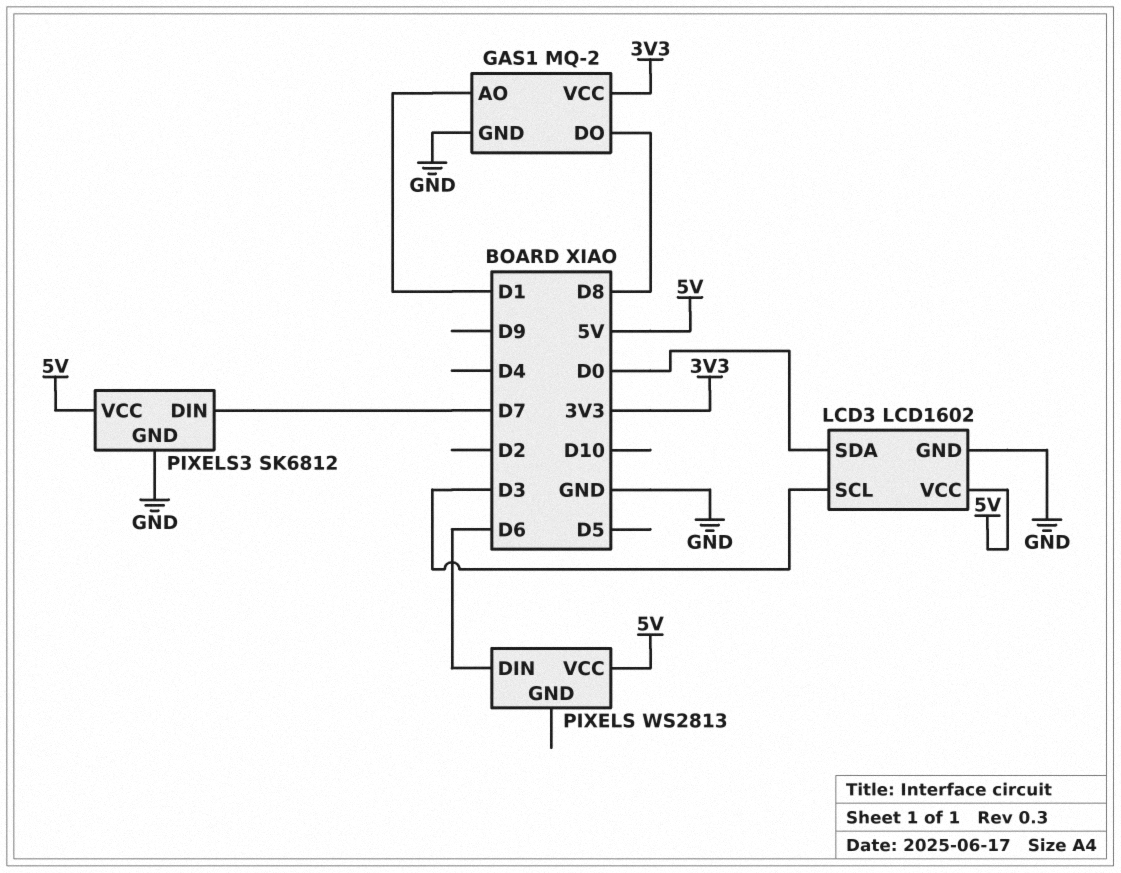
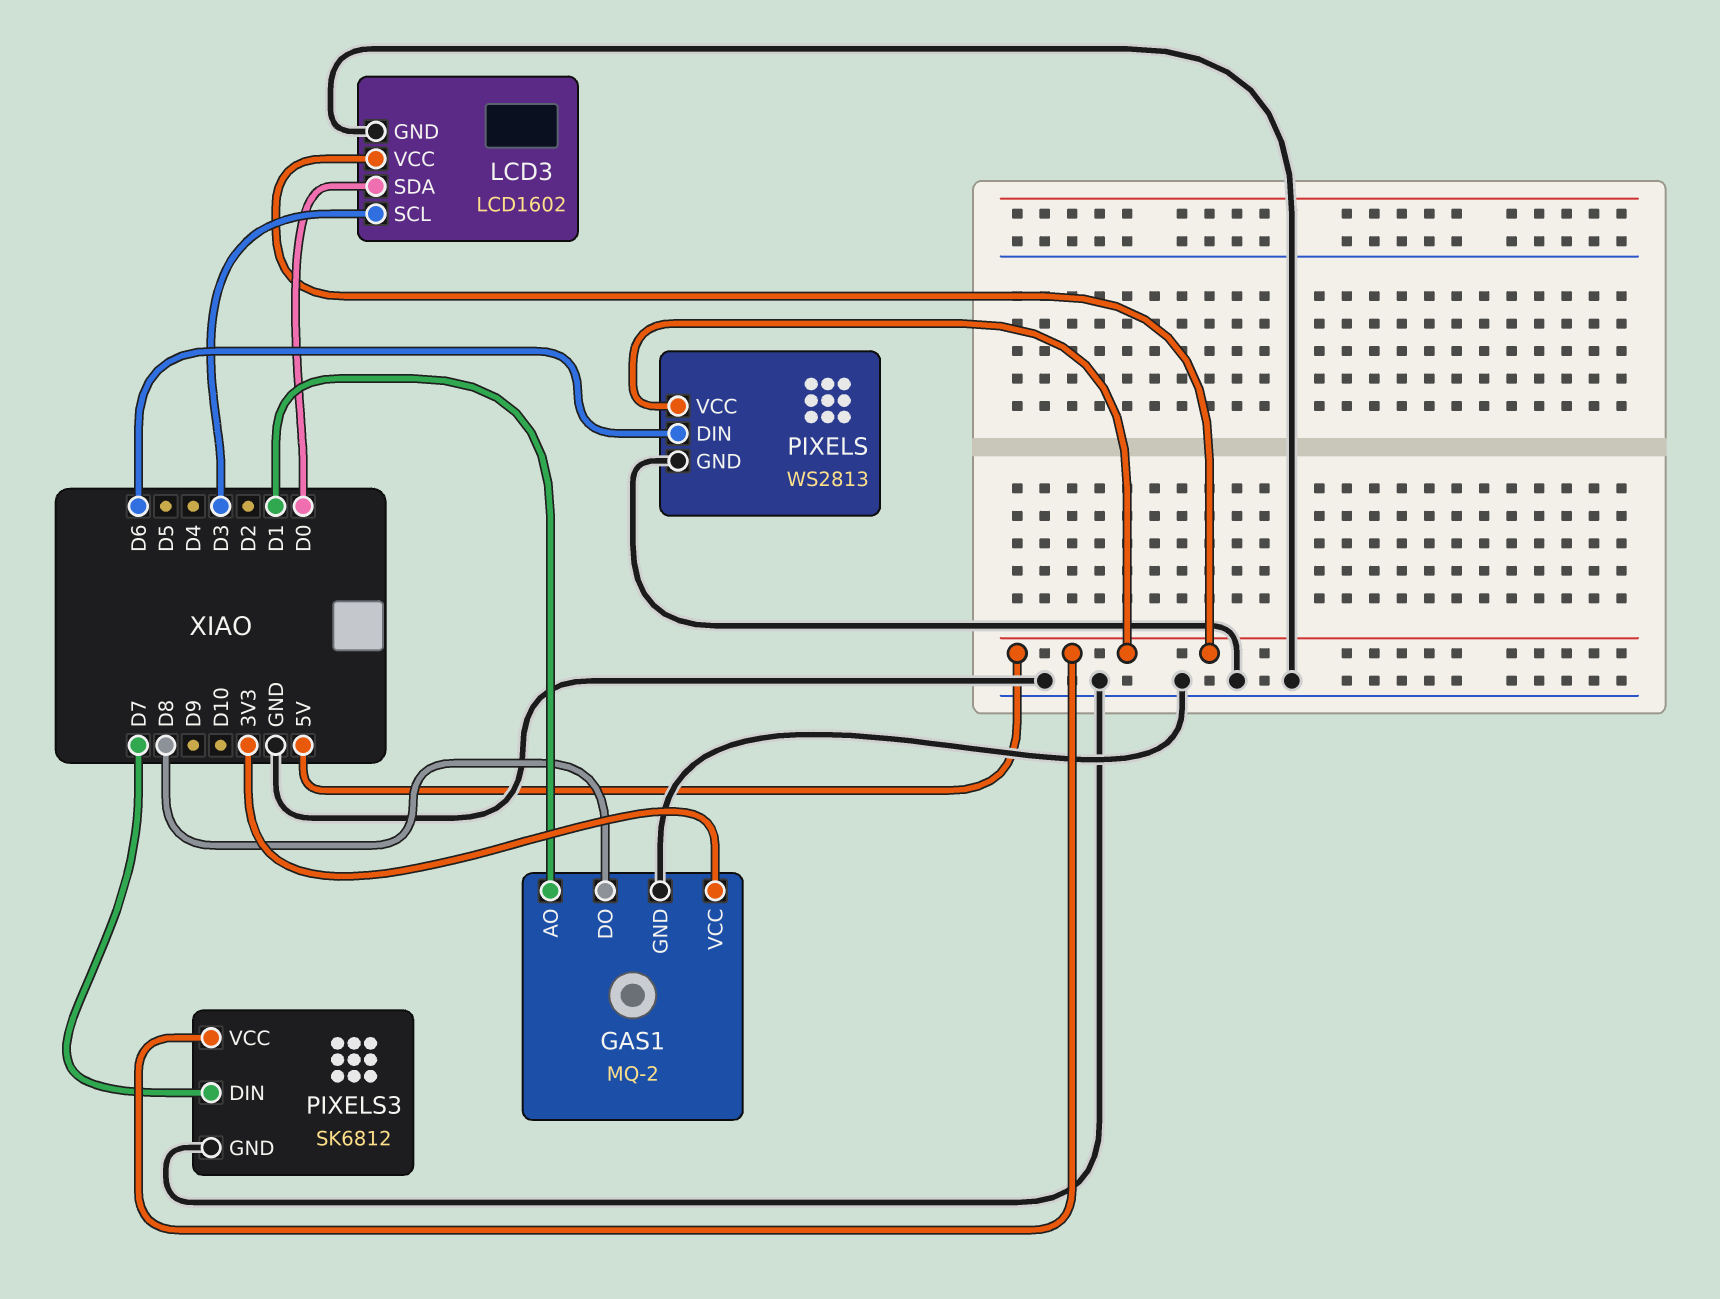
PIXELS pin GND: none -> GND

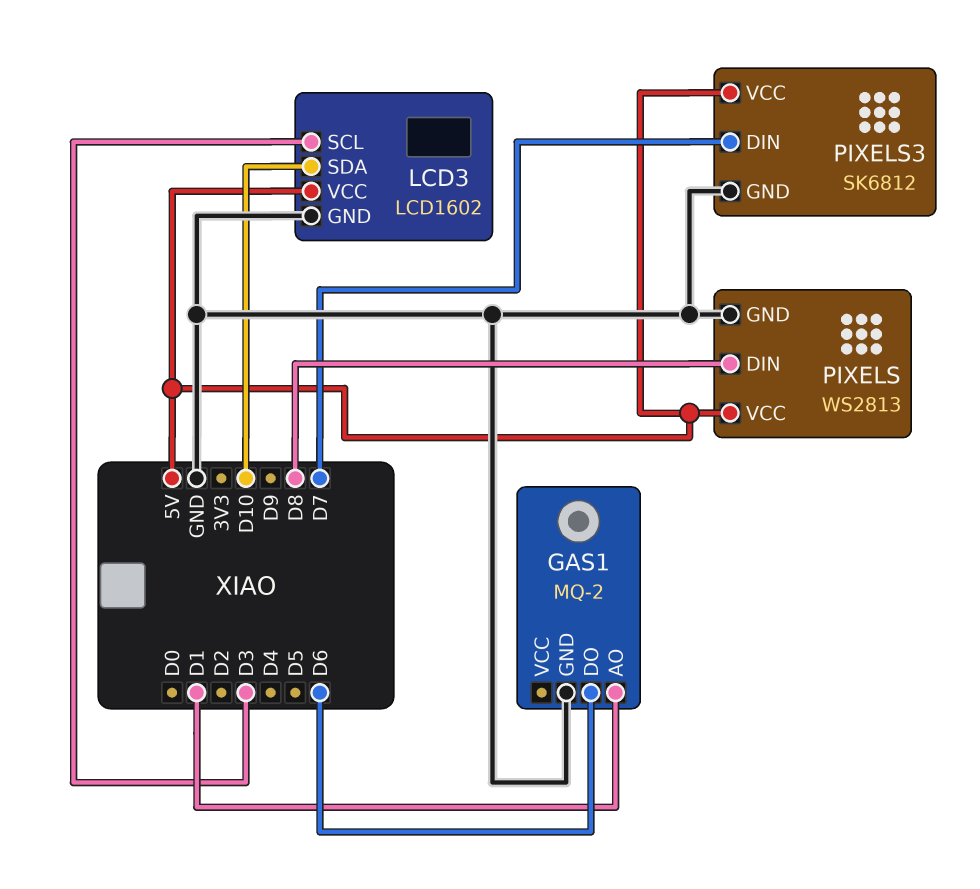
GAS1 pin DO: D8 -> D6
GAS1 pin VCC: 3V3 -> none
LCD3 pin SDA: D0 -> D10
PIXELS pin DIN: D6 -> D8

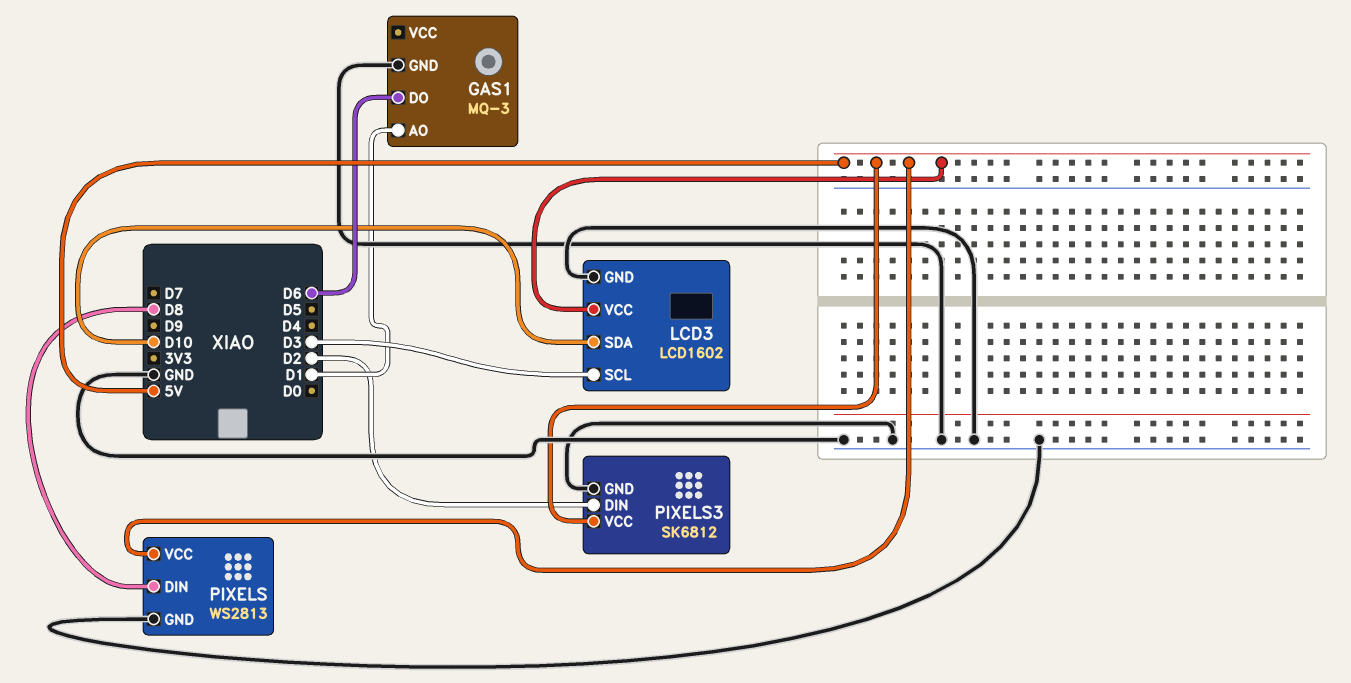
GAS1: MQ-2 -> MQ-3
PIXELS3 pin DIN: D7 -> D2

┄┄┄┄┄┄┄┄┄┄┄┄┄┄┄┄┄┄┄┄

An exact copy of all the lines above is required, with the pictures removed.

PIXELS pin GND: none -> GND

GAS1 pin DO: D8 -> D6
GAS1 pin VCC: 3V3 -> none
LCD3 pin SDA: D0 -> D10
PIXELS pin DIN: D6 -> D8

GAS1: MQ-2 -> MQ-3
PIXELS3 pin DIN: D7 -> D2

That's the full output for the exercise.